*** Opening of THE DATA ***

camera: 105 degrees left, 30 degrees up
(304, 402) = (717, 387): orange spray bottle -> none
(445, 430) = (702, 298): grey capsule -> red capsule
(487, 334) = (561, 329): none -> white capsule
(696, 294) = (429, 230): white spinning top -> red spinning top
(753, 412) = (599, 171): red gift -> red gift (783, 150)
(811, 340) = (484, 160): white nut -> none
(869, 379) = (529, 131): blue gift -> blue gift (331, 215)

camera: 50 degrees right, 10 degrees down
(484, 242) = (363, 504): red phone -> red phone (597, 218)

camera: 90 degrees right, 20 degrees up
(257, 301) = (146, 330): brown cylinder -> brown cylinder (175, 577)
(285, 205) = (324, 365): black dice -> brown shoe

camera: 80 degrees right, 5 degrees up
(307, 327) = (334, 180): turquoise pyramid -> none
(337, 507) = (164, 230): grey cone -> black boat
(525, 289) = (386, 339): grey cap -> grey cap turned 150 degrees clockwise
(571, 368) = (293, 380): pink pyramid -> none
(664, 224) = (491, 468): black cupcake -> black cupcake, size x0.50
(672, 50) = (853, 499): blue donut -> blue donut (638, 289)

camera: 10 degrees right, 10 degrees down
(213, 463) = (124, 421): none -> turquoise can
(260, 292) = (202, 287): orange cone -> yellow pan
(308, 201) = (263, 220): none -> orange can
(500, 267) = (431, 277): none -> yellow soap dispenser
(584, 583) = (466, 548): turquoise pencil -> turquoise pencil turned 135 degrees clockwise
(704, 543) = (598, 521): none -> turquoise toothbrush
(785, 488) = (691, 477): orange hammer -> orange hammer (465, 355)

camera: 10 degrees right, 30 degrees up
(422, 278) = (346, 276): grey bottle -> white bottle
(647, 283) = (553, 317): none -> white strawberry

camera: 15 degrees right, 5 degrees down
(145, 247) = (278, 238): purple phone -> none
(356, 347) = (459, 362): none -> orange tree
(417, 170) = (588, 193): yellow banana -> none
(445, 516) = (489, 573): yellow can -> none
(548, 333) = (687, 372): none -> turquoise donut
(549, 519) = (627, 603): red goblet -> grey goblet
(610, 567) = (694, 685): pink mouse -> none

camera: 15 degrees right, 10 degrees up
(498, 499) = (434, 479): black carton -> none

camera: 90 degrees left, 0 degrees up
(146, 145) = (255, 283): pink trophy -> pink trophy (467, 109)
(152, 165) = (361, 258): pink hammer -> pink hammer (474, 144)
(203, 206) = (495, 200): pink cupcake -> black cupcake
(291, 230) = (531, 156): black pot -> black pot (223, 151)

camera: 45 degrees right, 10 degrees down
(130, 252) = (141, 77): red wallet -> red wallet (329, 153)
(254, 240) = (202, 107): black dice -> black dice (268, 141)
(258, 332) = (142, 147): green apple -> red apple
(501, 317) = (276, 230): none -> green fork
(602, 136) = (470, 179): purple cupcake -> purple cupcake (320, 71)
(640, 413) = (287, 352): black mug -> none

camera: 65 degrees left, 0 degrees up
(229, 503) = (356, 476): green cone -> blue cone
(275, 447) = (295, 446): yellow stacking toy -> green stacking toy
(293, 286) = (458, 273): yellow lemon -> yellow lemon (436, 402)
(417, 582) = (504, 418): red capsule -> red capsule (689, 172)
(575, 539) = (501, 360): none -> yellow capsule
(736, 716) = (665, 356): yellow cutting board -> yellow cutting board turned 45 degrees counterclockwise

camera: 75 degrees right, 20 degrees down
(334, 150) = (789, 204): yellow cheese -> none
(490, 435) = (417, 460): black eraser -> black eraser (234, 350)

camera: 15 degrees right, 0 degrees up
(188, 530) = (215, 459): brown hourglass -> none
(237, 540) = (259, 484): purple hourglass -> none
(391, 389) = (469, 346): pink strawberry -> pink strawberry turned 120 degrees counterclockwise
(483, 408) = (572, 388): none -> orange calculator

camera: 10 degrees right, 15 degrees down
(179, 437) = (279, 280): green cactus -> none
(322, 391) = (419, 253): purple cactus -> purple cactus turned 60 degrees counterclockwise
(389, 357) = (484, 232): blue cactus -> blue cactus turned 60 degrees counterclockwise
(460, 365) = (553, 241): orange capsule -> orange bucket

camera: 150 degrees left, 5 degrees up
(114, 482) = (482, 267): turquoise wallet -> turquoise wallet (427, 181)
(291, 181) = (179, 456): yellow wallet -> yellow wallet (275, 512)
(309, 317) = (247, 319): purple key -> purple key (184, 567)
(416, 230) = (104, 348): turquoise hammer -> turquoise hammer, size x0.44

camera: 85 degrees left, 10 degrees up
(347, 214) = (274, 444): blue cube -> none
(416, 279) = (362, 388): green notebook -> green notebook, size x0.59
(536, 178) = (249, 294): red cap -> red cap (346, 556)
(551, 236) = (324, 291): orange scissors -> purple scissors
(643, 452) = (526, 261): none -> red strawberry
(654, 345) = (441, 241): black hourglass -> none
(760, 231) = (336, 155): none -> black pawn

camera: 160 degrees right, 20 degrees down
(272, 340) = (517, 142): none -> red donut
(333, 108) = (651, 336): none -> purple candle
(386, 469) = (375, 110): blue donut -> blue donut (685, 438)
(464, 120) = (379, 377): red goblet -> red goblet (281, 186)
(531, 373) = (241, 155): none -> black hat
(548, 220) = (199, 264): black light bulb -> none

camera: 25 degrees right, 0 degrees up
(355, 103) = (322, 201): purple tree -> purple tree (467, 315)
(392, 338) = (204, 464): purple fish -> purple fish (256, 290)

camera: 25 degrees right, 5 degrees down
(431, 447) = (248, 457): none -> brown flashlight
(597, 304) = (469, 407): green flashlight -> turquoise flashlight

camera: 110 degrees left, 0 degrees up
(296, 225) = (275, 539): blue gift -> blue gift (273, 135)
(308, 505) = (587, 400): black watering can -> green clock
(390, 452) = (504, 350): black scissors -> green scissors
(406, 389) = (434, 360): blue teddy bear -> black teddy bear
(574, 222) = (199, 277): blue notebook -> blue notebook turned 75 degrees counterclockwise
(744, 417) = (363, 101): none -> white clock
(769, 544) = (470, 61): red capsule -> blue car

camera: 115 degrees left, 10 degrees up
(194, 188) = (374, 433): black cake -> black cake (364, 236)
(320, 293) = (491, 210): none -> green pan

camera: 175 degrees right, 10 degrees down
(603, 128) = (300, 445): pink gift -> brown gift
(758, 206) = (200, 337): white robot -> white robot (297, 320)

*** Close of THE DATA ***

- _PROBLEM_:
Set down, exactly and only, the lines running from the one holding "camera: 175 degrees right, 10 degrees down" through the end of the records above, both ends included.

- _OUTPUT OF THE EXERCISE_:
camera: 175 degrees right, 10 degrees down
(603, 128) = (300, 445): pink gift -> brown gift
(758, 206) = (200, 337): white robot -> white robot (297, 320)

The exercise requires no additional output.